- [WHAT THE TASK REQUIRES]
Scan the listing below for the word "shoe" and copy every line where it occurs.

___ SOURCE MATERIAL

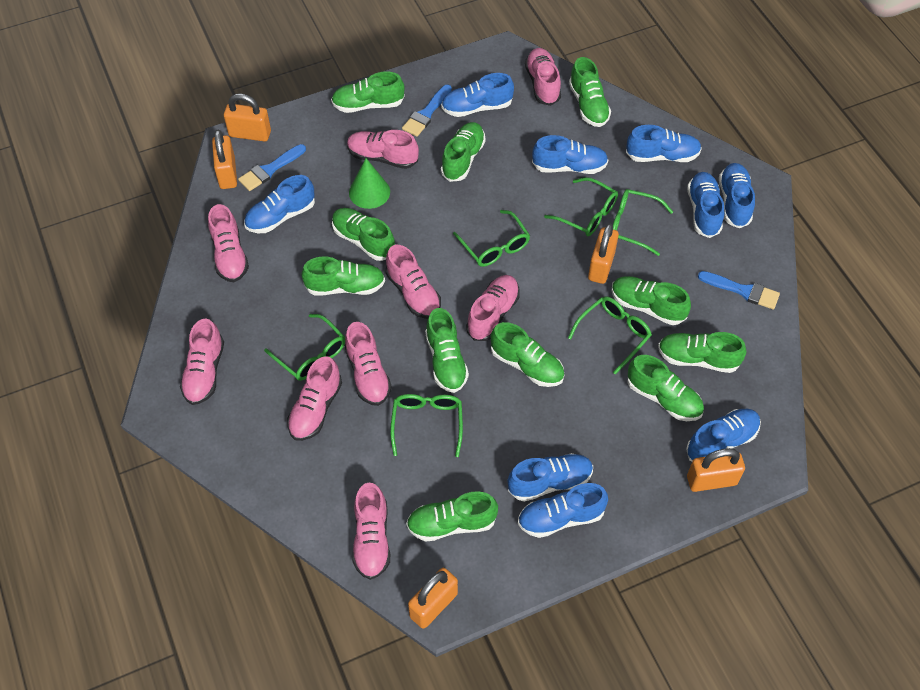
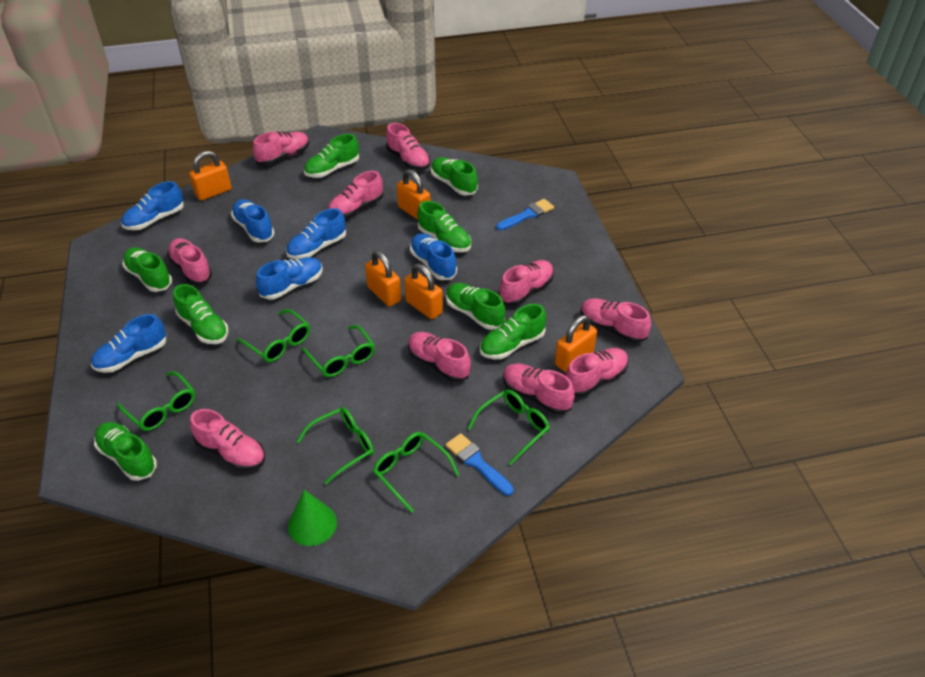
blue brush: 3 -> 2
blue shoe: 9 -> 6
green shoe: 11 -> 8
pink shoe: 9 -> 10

______

- [ANSWER SPACE]
blue shoe: 9 -> 6
green shoe: 11 -> 8
pink shoe: 9 -> 10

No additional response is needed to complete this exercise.